Source data
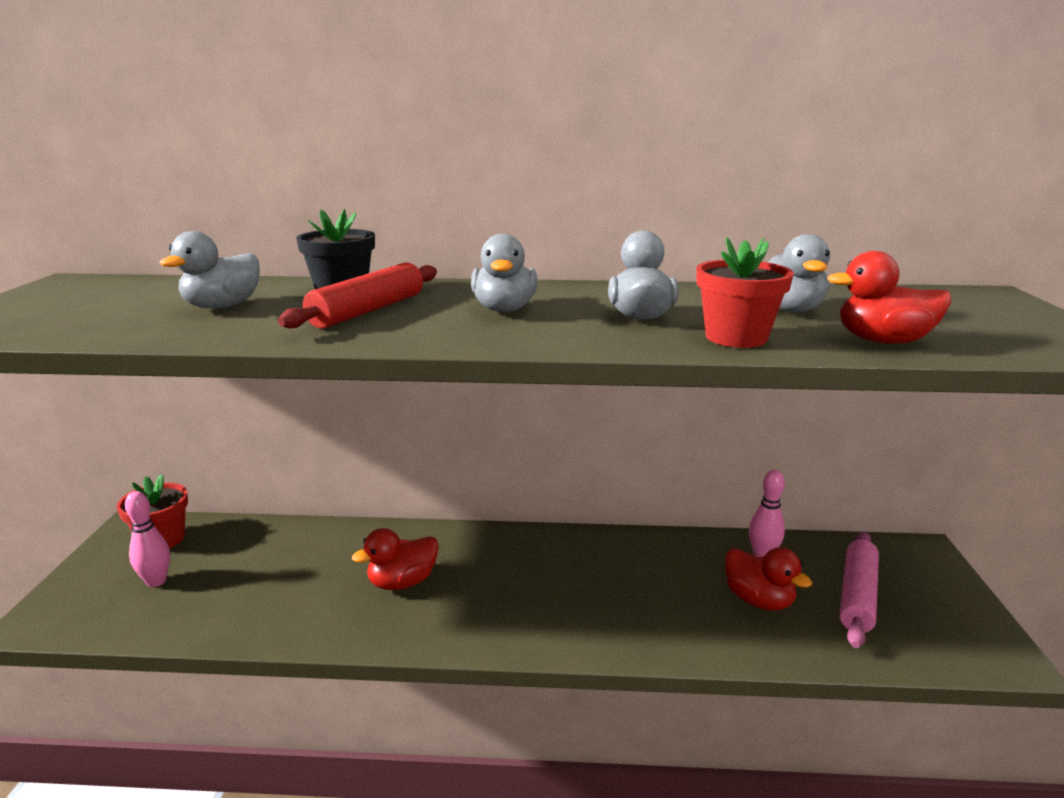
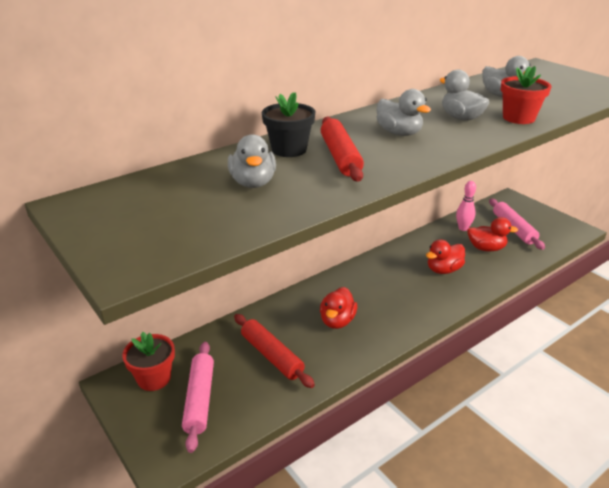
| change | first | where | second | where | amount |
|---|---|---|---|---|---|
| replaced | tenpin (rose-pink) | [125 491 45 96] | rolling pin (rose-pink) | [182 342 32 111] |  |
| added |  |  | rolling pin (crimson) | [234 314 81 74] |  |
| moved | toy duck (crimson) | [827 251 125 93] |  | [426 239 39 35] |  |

Work to complete
Each record above has to be written out again in full, but its pictures must not be.

Response to this task
| change | first | where | second | where | amount |
|---|---|---|---|---|---|
| replaced | tenpin (rose-pink) | [125 491 45 96] | rolling pin (rose-pink) | [182 342 32 111] |  |
| added |  |  | rolling pin (crimson) | [234 314 81 74] |  |
| moved | toy duck (crimson) | [827 251 125 93] |  | [426 239 39 35] |  |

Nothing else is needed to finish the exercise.